# Work item
Could you copy each line of the listing that holds "pink"?

# Records supplied
_ _ _ _ _ _ _

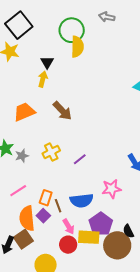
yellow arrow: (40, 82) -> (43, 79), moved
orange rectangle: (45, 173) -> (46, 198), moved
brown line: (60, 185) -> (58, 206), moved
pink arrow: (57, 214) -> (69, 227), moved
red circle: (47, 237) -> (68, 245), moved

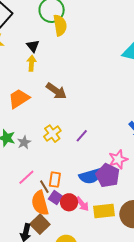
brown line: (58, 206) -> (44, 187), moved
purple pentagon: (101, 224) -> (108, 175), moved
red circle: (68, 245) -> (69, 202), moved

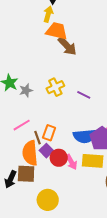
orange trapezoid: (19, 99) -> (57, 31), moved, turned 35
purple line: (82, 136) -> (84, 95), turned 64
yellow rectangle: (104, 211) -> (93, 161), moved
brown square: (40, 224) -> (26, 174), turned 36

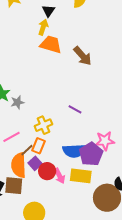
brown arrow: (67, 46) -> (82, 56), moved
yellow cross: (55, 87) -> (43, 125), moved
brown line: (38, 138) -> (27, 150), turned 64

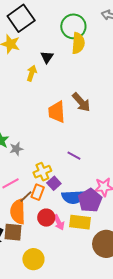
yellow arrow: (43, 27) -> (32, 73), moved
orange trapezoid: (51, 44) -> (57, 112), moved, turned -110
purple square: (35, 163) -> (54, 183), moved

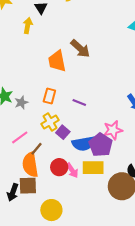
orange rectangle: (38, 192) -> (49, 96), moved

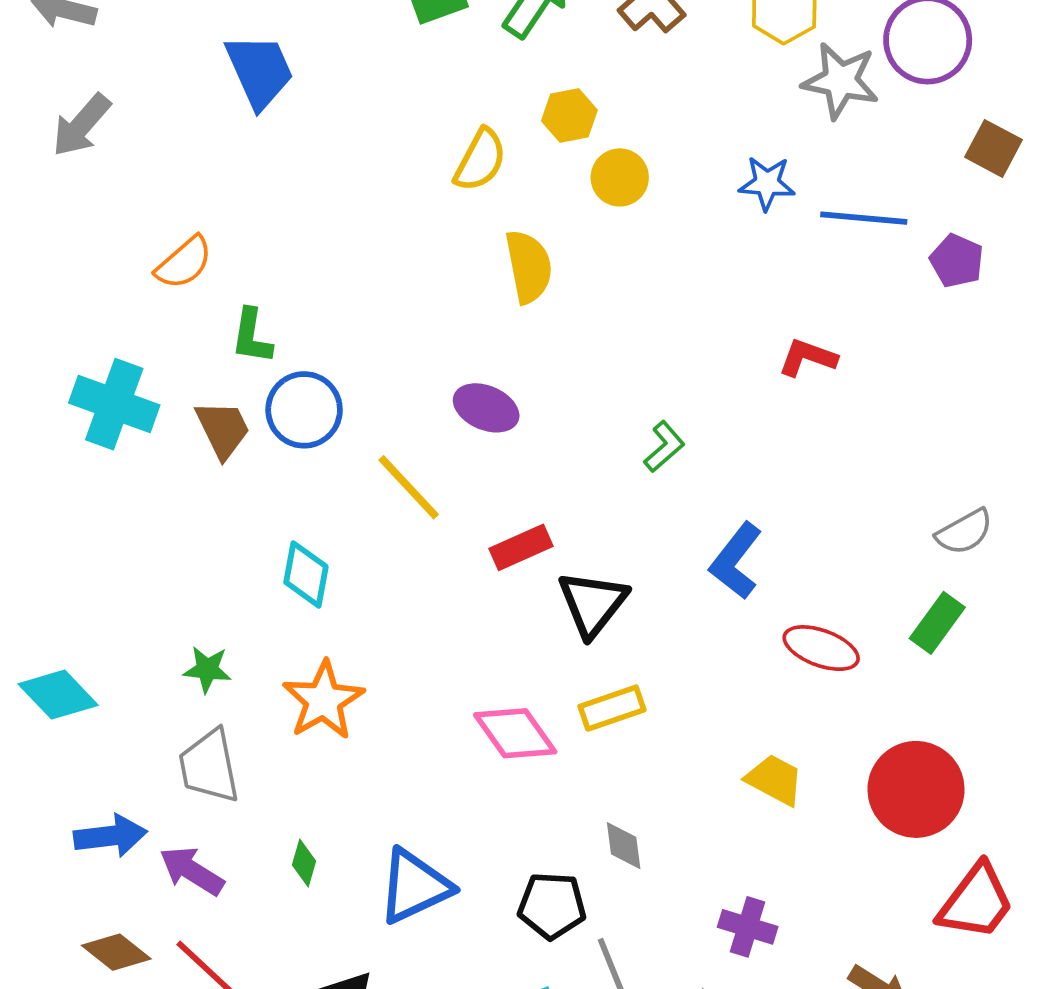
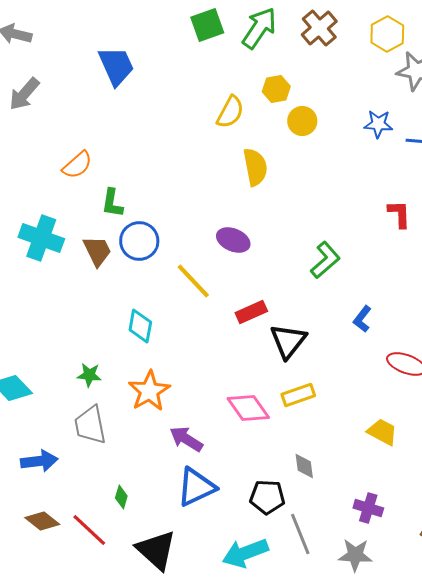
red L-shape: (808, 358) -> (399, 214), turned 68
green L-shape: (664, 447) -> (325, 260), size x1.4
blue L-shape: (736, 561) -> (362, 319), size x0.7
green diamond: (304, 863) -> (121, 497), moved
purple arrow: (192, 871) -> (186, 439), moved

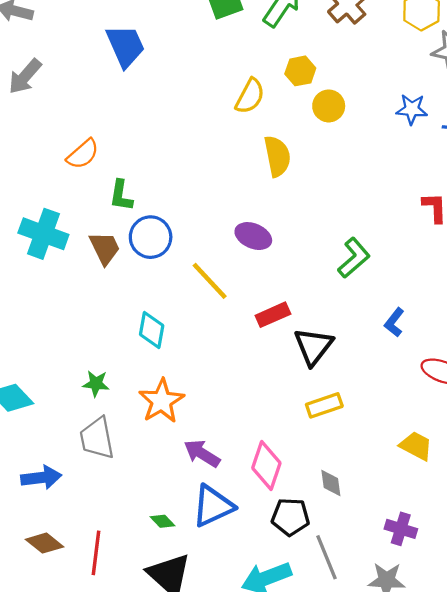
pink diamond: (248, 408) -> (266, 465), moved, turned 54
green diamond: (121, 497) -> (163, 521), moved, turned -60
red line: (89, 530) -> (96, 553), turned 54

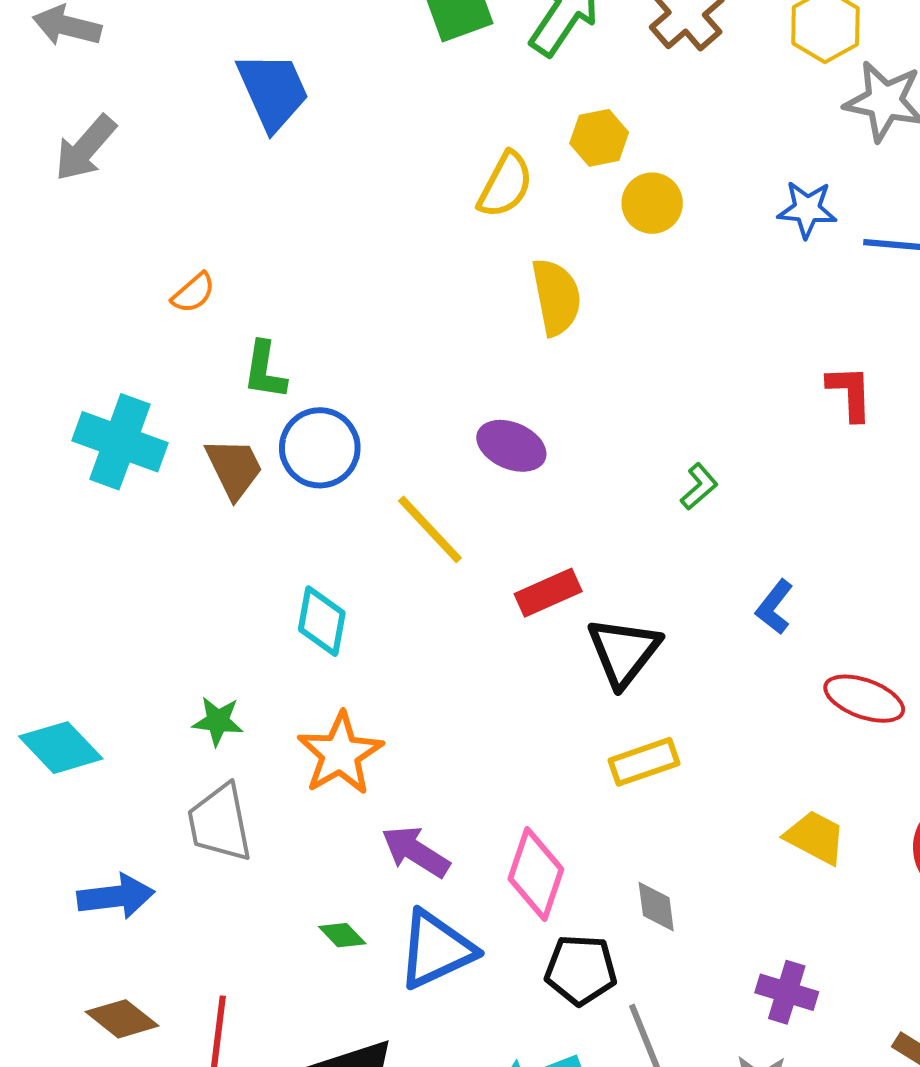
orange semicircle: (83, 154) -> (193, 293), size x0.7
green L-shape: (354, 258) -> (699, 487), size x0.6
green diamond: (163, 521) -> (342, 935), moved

_ _ _ _ _ _ _

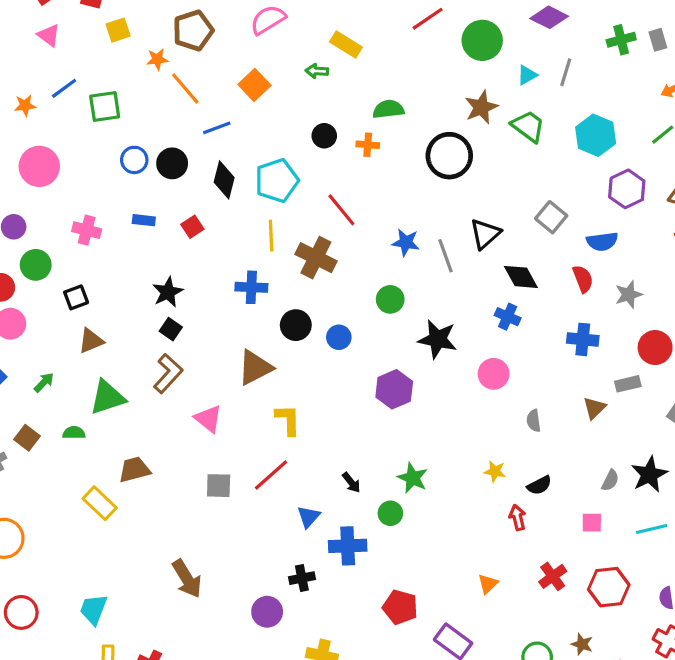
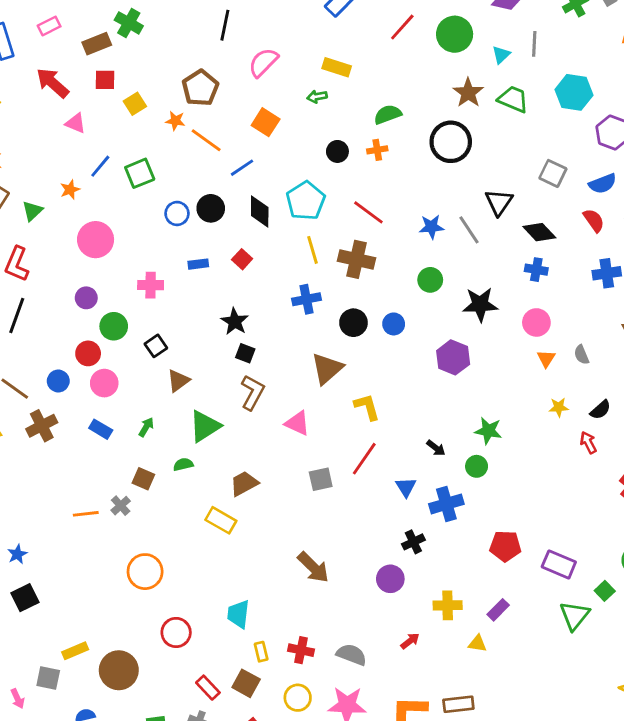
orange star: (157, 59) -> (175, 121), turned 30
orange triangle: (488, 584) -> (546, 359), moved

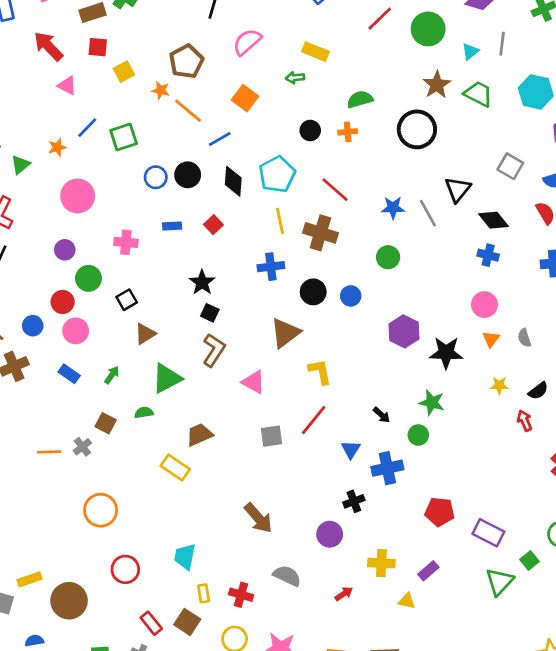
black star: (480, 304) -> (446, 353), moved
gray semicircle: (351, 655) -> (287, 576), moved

_ _ _ _ _ _ _

# Written response
pink arrow: (57, 214) -> (69, 227), moved
pink diamond: (248, 408) -> (266, 465), moved, turned 54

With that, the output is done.